** DATA SECTION follows **
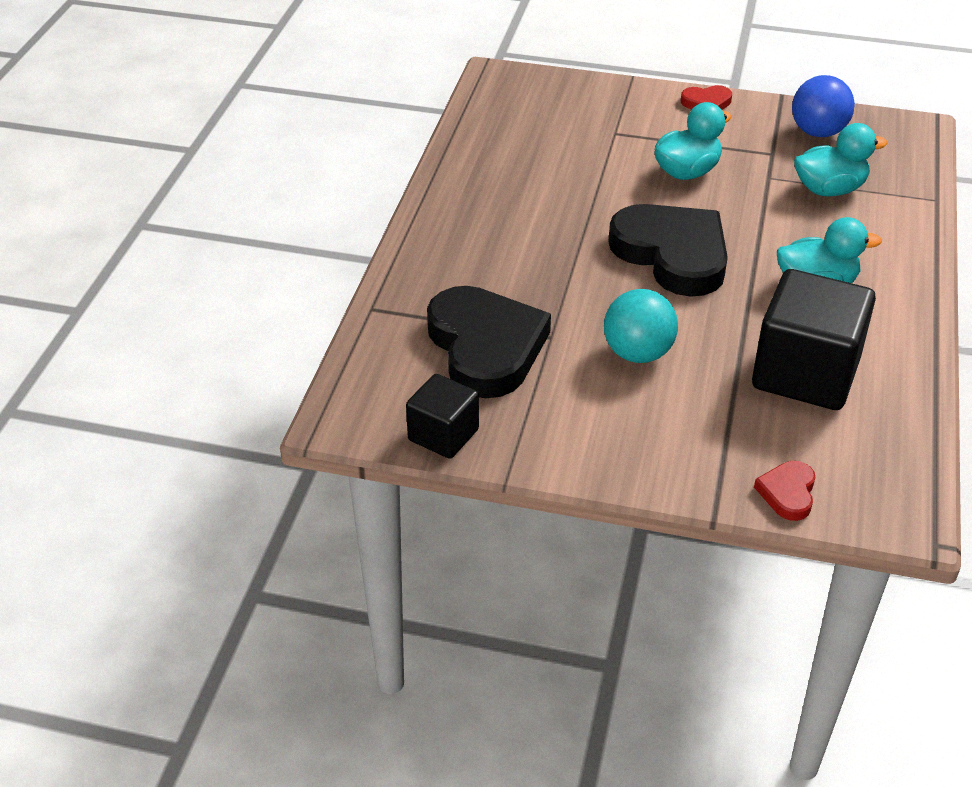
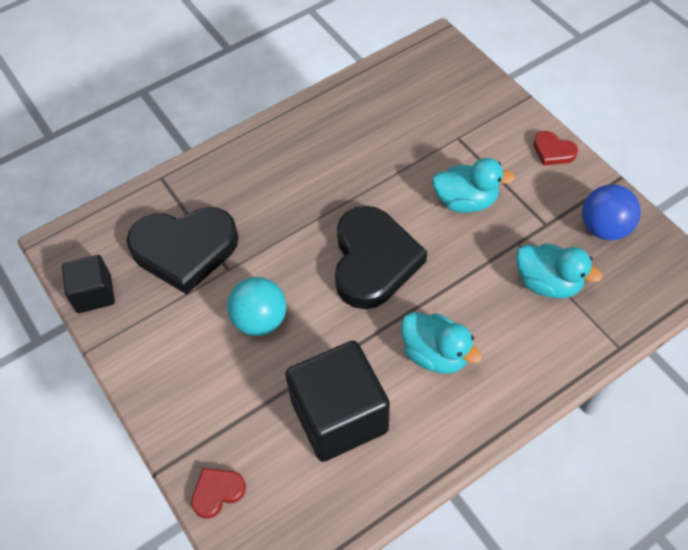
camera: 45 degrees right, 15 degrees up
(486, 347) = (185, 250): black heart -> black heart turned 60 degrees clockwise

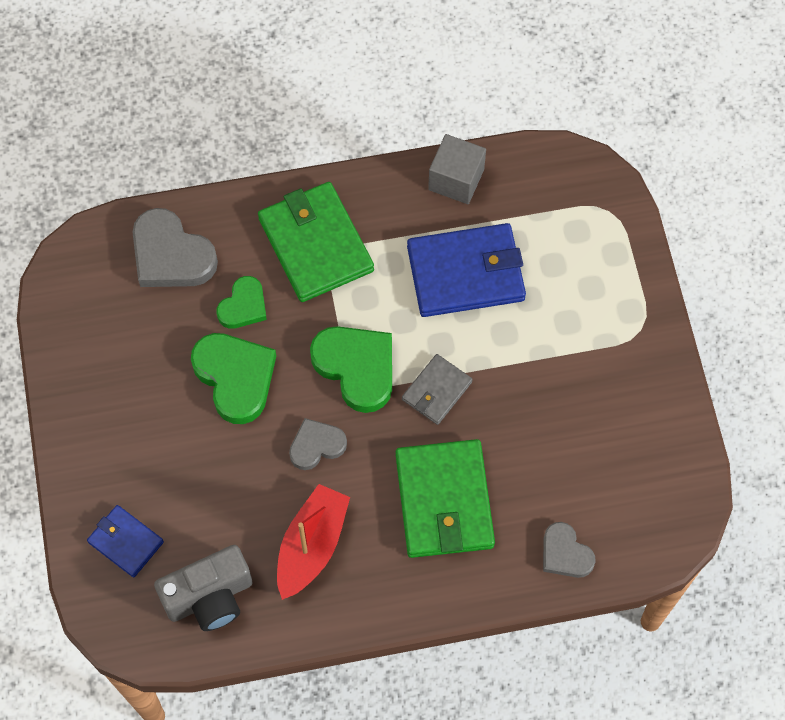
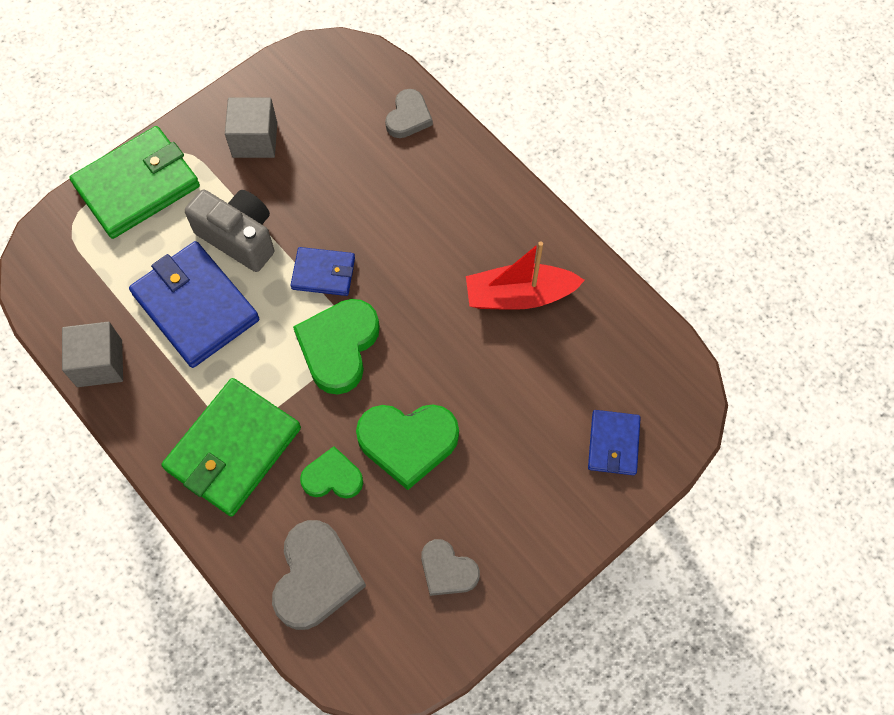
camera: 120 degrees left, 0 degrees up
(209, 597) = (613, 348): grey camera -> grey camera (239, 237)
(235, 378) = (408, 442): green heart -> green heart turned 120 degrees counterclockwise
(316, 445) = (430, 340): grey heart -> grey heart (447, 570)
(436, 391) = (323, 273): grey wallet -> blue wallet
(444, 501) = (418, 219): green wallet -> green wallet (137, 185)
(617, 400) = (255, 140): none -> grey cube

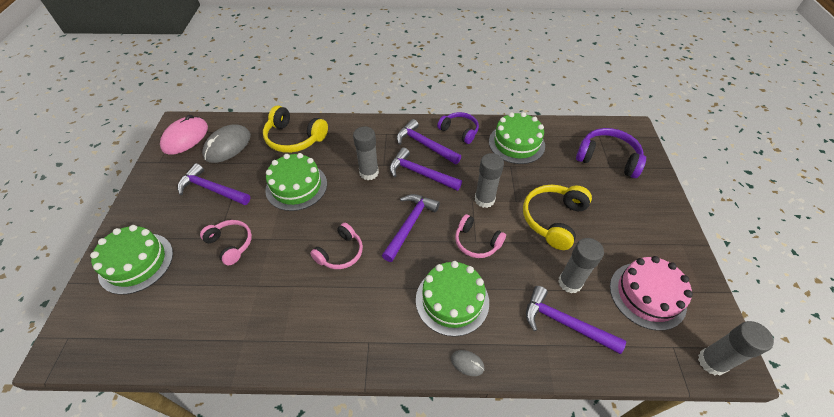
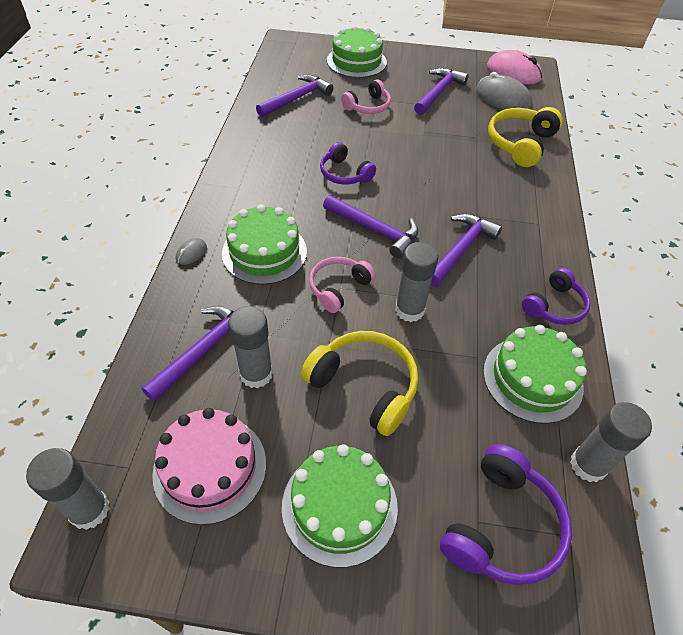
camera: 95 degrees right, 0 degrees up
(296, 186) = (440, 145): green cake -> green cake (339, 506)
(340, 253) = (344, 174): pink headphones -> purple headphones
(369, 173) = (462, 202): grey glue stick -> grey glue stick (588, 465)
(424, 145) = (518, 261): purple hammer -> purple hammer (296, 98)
** End of DATA SECTION **
** DATA SECTION follows **
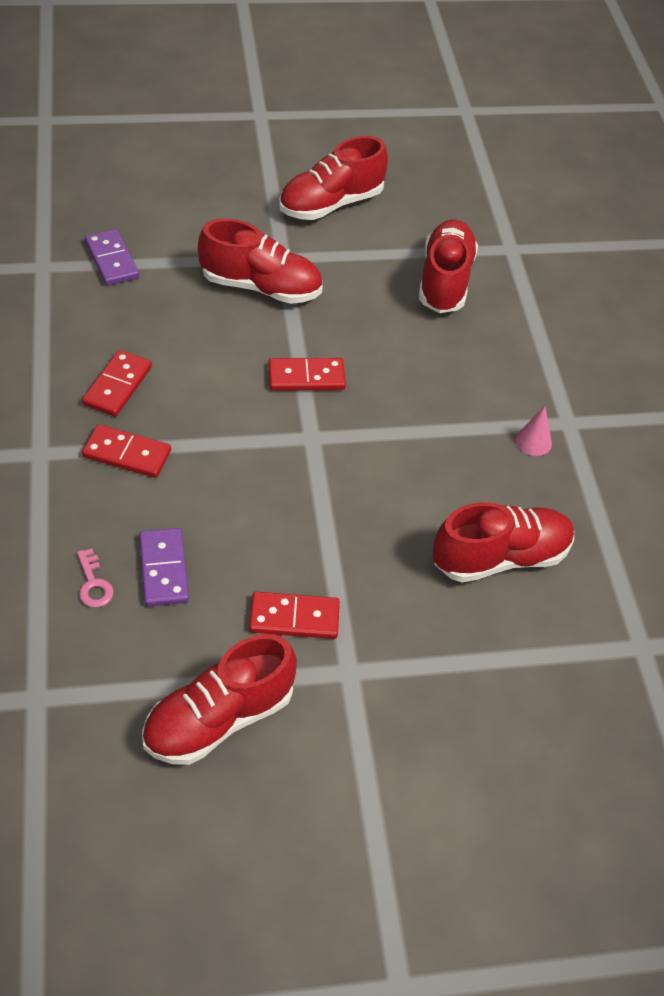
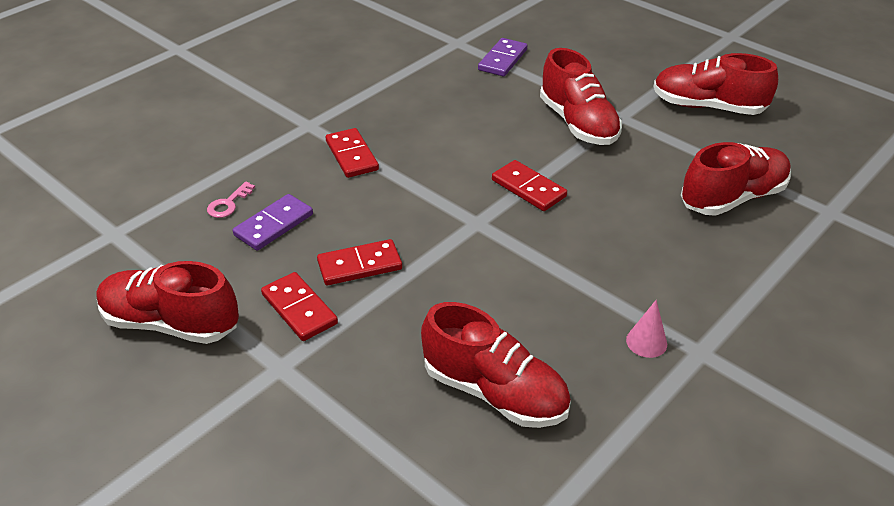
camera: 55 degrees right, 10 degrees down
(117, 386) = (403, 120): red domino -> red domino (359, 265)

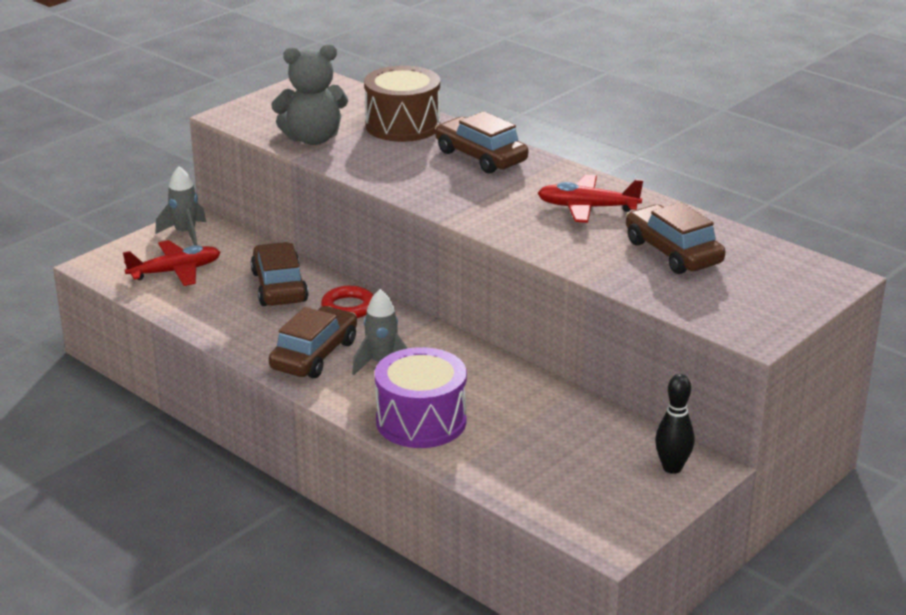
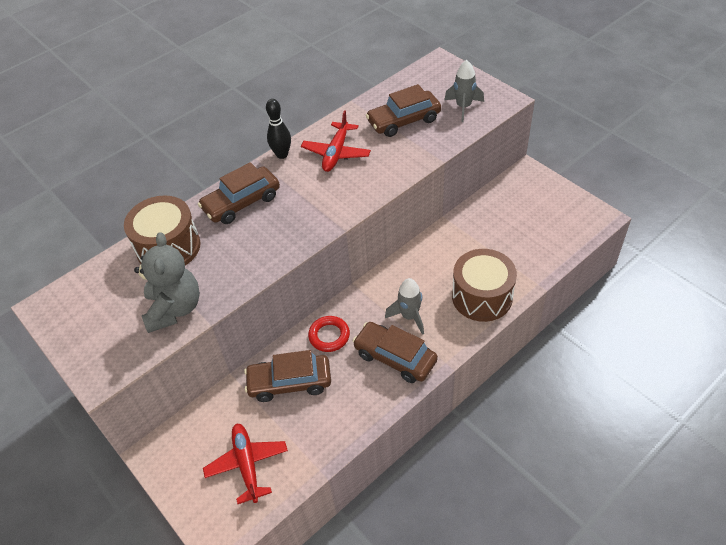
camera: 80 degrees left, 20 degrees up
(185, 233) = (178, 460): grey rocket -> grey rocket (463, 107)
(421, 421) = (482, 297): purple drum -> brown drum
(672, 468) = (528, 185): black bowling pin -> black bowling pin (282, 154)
** End of DATA SECTION **
** DATA SECTION follows **
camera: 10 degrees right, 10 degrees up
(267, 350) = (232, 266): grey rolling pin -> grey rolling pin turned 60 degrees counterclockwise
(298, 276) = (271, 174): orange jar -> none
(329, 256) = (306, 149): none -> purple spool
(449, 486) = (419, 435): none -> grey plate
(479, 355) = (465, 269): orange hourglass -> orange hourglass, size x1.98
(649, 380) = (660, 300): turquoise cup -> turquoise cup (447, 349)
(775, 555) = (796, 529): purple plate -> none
** End of DATA SECTION **
Lines wanted from the listing above: the line with "(649, 380) = (660, 300): turquoise" up to and including the line with "(775, 555) = (796, 529): purple plate -> none". Please write them out exactly, adding nothing else.

ANSWER:
(649, 380) = (660, 300): turquoise cup -> turquoise cup (447, 349)
(775, 555) = (796, 529): purple plate -> none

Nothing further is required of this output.